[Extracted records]

Segment Open

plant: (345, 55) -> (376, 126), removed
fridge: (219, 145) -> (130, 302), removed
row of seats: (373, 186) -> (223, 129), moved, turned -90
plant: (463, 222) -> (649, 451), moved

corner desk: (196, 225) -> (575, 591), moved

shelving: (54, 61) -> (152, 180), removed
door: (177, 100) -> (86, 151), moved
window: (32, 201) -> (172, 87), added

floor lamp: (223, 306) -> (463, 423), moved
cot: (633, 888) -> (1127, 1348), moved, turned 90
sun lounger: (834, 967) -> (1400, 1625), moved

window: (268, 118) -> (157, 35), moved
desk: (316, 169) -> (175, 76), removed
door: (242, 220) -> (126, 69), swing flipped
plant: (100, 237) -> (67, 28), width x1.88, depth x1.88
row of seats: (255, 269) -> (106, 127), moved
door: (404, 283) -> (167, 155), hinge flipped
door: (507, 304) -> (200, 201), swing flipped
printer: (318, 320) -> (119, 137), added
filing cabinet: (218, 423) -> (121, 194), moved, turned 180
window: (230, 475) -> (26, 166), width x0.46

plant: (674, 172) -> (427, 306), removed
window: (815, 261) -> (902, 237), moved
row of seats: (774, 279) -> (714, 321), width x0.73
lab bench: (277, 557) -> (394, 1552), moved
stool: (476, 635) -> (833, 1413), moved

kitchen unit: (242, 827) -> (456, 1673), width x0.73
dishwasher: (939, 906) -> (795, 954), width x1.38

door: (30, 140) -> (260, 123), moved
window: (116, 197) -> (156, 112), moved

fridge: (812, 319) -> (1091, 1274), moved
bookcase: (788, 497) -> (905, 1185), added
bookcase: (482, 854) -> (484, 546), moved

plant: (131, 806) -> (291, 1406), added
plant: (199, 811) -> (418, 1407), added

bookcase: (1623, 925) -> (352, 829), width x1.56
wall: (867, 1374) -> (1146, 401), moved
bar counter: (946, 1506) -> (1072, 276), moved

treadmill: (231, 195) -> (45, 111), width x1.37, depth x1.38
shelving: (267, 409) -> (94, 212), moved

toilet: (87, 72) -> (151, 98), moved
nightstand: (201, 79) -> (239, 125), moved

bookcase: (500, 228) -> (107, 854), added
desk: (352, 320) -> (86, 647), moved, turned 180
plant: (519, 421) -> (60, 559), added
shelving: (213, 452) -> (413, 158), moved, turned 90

Segment Closed

# WHAT YOU ARE ASKED TO DO
What are the lines of the data above that include the string "window"? Copy them.

# RESPONSE TO THIS TASK
window: (32, 201) -> (172, 87), added
window: (268, 118) -> (157, 35), moved
window: (230, 475) -> (26, 166), width x0.46
window: (815, 261) -> (902, 237), moved
window: (116, 197) -> (156, 112), moved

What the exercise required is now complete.